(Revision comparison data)
● ● ●
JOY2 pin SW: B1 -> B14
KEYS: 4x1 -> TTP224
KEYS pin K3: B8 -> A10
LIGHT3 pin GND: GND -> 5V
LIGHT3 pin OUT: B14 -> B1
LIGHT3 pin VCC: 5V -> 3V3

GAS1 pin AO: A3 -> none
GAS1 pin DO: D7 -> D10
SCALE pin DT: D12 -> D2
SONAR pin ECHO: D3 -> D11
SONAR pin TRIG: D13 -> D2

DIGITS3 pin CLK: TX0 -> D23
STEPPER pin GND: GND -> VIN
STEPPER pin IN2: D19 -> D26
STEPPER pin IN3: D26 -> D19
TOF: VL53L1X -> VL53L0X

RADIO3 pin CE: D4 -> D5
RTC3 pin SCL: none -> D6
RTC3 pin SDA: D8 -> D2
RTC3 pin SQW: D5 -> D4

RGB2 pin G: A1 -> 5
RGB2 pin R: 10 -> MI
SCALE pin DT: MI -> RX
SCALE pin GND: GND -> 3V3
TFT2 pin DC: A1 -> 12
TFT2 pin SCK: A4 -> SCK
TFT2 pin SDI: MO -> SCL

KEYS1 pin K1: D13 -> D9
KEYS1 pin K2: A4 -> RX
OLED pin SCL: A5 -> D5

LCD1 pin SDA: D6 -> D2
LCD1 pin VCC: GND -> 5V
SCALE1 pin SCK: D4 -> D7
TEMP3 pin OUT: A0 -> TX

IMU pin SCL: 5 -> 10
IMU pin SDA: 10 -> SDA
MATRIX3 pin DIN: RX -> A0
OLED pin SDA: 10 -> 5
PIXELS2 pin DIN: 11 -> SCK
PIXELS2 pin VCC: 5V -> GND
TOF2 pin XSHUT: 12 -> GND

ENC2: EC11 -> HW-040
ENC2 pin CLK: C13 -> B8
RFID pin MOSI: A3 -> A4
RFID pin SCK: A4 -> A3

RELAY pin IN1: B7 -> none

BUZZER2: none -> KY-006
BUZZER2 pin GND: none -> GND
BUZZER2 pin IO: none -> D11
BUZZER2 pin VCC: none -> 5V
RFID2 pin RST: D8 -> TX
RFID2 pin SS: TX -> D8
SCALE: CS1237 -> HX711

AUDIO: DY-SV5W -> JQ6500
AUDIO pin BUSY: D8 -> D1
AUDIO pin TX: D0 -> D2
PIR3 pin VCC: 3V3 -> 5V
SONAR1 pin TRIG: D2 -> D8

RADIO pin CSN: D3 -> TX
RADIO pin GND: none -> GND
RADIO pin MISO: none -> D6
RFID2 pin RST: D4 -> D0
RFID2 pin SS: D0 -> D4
● ● ●
INSTRUCTIONS FOR THE TASK
All the lines above should be written out once more, exactly.

COMPLETED EXERCISE
JOY2 pin SW: B1 -> B14
KEYS: 4x1 -> TTP224
KEYS pin K3: B8 -> A10
LIGHT3 pin GND: GND -> 5V
LIGHT3 pin OUT: B14 -> B1
LIGHT3 pin VCC: 5V -> 3V3

GAS1 pin AO: A3 -> none
GAS1 pin DO: D7 -> D10
SCALE pin DT: D12 -> D2
SONAR pin ECHO: D3 -> D11
SONAR pin TRIG: D13 -> D2

DIGITS3 pin CLK: TX0 -> D23
STEPPER pin GND: GND -> VIN
STEPPER pin IN2: D19 -> D26
STEPPER pin IN3: D26 -> D19
TOF: VL53L1X -> VL53L0X

RADIO3 pin CE: D4 -> D5
RTC3 pin SCL: none -> D6
RTC3 pin SDA: D8 -> D2
RTC3 pin SQW: D5 -> D4

RGB2 pin G: A1 -> 5
RGB2 pin R: 10 -> MI
SCALE pin DT: MI -> RX
SCALE pin GND: GND -> 3V3
TFT2 pin DC: A1 -> 12
TFT2 pin SCK: A4 -> SCK
TFT2 pin SDI: MO -> SCL

KEYS1 pin K1: D13 -> D9
KEYS1 pin K2: A4 -> RX
OLED pin SCL: A5 -> D5

LCD1 pin SDA: D6 -> D2
LCD1 pin VCC: GND -> 5V
SCALE1 pin SCK: D4 -> D7
TEMP3 pin OUT: A0 -> TX

IMU pin SCL: 5 -> 10
IMU pin SDA: 10 -> SDA
MATRIX3 pin DIN: RX -> A0
OLED pin SDA: 10 -> 5
PIXELS2 pin DIN: 11 -> SCK
PIXELS2 pin VCC: 5V -> GND
TOF2 pin XSHUT: 12 -> GND

ENC2: EC11 -> HW-040
ENC2 pin CLK: C13 -> B8
RFID pin MOSI: A3 -> A4
RFID pin SCK: A4 -> A3

RELAY pin IN1: B7 -> none

BUZZER2: none -> KY-006
BUZZER2 pin GND: none -> GND
BUZZER2 pin IO: none -> D11
BUZZER2 pin VCC: none -> 5V
RFID2 pin RST: D8 -> TX
RFID2 pin SS: TX -> D8
SCALE: CS1237 -> HX711

AUDIO: DY-SV5W -> JQ6500
AUDIO pin BUSY: D8 -> D1
AUDIO pin TX: D0 -> D2
PIR3 pin VCC: 3V3 -> 5V
SONAR1 pin TRIG: D2 -> D8

RADIO pin CSN: D3 -> TX
RADIO pin GND: none -> GND
RADIO pin MISO: none -> D6
RFID2 pin RST: D4 -> D0
RFID2 pin SS: D0 -> D4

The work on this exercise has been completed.